** EXERCISE **
Each line from the one containing "gray diamond: (406, 512)" through the end of the records below must be repeated exactly, and no other line.

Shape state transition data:

============

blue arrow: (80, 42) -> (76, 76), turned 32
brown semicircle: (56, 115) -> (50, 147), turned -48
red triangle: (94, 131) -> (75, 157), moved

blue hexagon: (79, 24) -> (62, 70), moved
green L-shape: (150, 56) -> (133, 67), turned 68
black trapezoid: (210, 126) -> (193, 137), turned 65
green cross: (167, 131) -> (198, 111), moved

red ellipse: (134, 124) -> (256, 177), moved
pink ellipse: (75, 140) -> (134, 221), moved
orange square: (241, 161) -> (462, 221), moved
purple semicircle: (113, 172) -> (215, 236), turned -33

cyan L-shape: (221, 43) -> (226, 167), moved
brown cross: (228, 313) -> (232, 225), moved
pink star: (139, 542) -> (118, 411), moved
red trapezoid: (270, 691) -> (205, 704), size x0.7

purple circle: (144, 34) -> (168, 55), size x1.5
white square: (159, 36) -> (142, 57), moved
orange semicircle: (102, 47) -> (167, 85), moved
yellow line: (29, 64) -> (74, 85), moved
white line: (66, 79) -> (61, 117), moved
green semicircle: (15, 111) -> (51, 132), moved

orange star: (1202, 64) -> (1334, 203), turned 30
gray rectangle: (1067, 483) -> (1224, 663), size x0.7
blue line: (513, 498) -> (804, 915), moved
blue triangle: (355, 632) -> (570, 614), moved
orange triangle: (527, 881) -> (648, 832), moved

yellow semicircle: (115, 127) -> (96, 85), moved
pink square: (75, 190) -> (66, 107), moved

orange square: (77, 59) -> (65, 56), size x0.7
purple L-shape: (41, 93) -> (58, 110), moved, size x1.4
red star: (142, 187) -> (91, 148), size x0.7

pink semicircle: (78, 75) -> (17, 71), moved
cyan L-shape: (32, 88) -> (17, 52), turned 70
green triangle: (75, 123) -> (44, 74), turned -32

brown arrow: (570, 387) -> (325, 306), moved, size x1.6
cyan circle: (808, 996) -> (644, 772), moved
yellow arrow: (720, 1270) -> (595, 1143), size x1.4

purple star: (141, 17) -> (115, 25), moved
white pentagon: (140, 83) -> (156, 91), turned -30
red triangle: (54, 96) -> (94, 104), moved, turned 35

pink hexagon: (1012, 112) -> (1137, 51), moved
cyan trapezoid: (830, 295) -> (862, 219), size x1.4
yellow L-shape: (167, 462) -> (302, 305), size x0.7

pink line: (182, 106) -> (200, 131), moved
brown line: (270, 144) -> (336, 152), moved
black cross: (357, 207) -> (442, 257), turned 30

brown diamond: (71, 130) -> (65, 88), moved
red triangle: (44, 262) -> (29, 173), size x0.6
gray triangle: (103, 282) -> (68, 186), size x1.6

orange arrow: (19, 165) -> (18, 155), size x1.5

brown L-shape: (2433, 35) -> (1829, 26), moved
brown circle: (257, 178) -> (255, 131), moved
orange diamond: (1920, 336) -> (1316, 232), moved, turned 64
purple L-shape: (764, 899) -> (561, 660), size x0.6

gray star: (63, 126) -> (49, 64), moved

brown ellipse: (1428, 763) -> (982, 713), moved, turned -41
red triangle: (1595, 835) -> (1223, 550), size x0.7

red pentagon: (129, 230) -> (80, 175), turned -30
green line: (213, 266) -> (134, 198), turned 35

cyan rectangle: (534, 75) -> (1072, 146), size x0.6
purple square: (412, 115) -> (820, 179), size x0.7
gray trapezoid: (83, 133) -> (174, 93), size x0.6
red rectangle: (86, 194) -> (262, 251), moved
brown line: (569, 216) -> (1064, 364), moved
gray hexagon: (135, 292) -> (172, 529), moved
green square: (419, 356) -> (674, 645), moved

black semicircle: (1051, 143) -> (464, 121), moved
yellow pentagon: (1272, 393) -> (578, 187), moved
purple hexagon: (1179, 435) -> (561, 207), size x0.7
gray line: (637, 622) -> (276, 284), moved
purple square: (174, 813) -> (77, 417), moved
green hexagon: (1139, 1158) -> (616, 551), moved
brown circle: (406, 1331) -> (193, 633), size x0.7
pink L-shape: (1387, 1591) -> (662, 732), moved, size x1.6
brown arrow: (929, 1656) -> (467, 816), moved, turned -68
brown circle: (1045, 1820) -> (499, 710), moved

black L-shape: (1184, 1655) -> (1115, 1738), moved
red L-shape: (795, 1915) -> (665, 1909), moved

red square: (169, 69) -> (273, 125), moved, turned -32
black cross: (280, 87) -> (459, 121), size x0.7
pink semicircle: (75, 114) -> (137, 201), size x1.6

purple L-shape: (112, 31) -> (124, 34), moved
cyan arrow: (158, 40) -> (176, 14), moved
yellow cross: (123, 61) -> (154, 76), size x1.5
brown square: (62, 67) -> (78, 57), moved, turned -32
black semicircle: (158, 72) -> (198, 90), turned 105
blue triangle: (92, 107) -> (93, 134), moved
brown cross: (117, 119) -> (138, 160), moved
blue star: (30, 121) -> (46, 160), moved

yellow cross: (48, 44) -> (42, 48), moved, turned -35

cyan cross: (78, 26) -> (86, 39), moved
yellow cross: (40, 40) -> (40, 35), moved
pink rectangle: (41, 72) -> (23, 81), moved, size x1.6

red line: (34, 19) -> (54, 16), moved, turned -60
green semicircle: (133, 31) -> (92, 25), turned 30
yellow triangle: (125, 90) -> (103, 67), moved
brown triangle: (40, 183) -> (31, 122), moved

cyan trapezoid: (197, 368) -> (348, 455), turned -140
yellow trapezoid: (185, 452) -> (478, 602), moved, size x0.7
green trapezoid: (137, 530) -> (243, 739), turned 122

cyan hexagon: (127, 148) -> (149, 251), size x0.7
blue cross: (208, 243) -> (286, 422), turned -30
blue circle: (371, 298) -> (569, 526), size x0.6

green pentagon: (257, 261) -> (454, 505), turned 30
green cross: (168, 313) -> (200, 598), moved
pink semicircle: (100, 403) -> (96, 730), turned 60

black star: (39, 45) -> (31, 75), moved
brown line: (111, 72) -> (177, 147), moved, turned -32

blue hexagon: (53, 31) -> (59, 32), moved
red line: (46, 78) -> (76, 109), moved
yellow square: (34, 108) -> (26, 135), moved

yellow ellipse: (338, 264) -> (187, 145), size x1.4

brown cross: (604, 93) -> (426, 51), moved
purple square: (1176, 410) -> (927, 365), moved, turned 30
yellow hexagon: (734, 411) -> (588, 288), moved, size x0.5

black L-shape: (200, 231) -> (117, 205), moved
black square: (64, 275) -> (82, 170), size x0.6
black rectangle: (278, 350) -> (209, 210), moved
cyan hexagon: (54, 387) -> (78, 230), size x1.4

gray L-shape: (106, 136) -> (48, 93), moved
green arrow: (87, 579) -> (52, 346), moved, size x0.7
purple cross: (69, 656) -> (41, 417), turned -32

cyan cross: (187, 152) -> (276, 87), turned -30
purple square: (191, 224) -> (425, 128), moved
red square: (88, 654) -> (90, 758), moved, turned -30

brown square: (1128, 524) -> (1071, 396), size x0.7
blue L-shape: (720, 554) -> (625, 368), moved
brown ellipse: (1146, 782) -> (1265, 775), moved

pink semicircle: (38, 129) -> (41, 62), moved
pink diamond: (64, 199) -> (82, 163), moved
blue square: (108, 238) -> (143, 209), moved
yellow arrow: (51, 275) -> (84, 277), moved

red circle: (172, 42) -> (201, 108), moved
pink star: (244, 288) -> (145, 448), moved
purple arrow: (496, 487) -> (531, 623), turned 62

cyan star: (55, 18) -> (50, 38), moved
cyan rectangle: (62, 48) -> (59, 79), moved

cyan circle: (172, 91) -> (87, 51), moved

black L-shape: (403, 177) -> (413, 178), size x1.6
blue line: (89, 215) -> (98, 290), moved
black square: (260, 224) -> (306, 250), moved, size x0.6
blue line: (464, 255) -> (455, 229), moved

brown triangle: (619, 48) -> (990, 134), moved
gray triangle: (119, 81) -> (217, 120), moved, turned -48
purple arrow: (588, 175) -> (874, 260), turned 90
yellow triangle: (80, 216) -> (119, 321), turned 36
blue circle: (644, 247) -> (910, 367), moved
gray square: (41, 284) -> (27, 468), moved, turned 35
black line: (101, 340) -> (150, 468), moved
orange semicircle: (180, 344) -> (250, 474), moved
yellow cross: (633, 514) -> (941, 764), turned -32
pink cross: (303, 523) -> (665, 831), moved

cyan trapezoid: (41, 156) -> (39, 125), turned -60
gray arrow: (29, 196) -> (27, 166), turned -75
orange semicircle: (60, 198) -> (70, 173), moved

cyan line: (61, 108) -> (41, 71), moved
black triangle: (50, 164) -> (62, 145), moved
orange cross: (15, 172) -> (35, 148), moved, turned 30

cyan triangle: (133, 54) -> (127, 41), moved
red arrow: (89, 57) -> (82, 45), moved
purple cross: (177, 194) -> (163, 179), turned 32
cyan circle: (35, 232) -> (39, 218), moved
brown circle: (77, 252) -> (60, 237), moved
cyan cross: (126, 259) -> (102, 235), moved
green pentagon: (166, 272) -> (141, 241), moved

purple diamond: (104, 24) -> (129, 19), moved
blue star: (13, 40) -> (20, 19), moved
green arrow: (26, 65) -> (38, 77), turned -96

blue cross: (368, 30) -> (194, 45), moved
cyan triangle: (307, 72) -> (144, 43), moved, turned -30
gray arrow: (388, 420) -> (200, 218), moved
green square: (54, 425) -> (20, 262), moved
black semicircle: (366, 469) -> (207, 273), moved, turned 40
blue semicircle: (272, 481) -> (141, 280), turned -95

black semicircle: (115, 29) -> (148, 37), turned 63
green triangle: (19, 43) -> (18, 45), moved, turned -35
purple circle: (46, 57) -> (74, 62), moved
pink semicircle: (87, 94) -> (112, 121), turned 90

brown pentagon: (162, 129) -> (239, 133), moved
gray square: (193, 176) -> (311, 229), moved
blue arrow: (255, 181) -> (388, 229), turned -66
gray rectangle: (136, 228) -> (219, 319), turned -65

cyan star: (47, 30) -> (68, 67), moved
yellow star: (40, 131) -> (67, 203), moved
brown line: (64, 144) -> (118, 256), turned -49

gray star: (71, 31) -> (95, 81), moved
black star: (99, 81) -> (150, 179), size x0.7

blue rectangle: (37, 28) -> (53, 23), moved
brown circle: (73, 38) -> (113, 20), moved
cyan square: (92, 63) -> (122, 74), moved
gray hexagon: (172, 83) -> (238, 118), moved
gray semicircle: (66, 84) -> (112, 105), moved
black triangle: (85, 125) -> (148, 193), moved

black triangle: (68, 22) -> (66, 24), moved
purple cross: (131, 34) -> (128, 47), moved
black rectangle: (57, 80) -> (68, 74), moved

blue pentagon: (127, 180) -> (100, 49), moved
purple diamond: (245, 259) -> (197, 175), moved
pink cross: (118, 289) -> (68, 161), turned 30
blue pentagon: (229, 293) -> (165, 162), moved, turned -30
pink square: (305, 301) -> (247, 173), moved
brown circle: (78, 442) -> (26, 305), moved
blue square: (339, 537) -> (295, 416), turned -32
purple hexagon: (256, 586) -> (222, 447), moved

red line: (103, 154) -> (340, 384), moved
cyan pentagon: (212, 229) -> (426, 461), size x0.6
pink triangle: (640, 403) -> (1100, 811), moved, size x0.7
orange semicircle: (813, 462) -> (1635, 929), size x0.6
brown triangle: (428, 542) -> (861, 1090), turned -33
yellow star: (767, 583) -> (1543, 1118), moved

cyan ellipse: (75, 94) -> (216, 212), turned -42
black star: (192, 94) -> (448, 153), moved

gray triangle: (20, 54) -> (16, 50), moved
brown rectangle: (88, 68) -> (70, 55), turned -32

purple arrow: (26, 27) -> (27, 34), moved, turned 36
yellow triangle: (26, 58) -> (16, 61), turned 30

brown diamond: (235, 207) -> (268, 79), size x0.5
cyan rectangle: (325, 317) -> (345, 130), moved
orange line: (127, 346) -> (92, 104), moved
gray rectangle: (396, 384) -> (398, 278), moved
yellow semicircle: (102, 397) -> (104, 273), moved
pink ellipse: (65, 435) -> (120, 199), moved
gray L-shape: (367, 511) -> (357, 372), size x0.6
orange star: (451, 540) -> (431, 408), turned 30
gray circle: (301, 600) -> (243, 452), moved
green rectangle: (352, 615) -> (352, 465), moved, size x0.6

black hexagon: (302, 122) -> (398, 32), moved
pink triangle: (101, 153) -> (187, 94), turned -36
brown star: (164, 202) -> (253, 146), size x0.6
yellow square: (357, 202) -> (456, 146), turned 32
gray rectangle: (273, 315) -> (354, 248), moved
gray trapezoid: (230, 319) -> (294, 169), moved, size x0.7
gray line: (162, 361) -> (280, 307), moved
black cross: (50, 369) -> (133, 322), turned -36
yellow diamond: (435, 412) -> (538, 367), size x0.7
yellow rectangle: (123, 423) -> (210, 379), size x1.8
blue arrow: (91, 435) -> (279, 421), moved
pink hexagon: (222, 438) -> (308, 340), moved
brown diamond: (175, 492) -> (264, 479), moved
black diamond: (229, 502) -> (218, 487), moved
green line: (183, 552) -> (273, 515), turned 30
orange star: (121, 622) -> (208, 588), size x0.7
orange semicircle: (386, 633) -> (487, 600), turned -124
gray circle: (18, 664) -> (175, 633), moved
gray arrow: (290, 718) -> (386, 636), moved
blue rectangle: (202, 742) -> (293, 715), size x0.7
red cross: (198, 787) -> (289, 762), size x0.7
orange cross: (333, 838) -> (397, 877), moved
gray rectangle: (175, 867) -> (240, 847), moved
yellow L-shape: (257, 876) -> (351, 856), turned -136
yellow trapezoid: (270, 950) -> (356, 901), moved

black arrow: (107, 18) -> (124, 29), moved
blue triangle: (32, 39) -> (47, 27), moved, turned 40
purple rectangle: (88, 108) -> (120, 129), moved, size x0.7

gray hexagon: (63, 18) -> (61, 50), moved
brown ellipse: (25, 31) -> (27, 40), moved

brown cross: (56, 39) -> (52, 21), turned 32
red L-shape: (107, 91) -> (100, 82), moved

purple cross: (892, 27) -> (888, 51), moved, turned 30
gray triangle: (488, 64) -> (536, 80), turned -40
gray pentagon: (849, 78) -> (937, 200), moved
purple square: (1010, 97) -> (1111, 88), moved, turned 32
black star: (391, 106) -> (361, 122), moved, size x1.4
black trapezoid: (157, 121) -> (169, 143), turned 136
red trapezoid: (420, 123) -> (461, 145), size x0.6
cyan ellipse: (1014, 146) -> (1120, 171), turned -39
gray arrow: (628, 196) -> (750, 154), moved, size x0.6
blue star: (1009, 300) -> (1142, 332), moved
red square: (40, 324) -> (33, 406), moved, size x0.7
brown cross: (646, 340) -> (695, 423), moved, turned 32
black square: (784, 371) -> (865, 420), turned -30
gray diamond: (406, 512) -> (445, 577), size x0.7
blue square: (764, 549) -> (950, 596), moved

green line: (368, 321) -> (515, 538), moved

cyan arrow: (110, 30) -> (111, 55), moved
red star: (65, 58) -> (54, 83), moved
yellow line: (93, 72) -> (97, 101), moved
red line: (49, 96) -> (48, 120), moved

============

** TASK OUTPUT **
gray diamond: (406, 512) -> (445, 577), size x0.7
blue square: (764, 549) -> (950, 596), moved

green line: (368, 321) -> (515, 538), moved

cyan arrow: (110, 30) -> (111, 55), moved
red star: (65, 58) -> (54, 83), moved
yellow line: (93, 72) -> (97, 101), moved
red line: (49, 96) -> (48, 120), moved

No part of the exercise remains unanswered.